Task item
Every line of the material that includes the word "from" is to be shown.

Given data
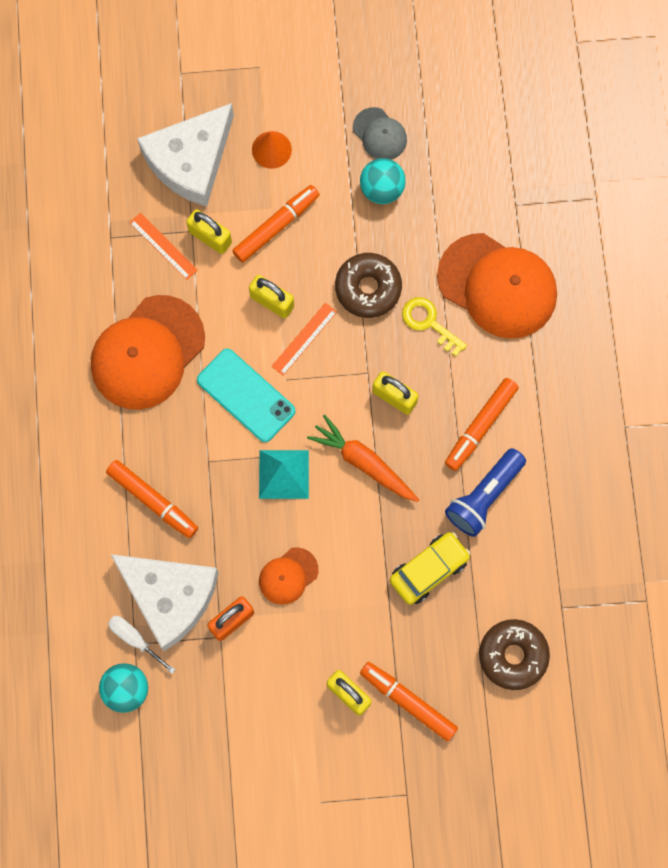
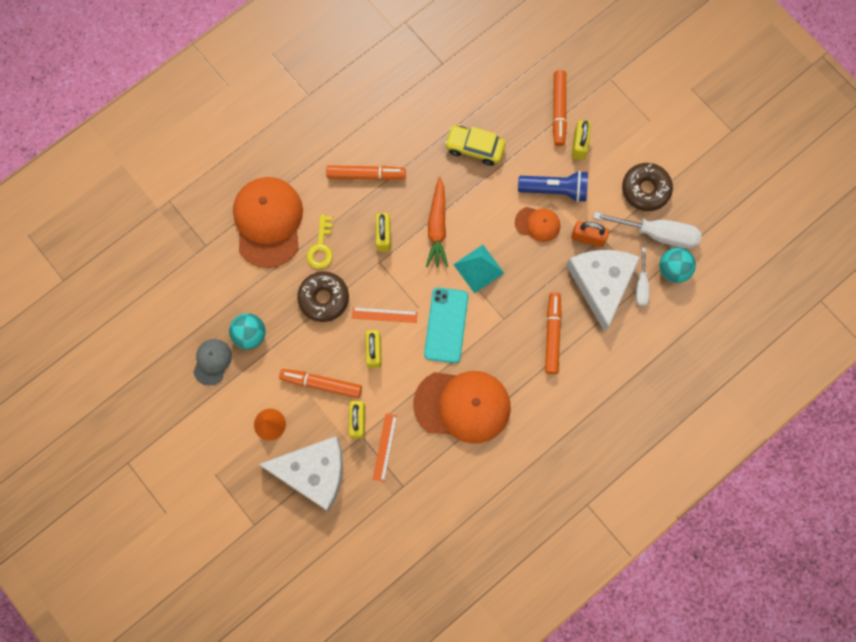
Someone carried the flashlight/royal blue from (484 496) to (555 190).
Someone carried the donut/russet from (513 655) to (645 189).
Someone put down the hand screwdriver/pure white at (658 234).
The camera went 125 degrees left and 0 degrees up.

Your solution
Someone carried the flashlight/royal blue from (484 496) to (555 190).
Someone carried the donut/russet from (513 655) to (645 189).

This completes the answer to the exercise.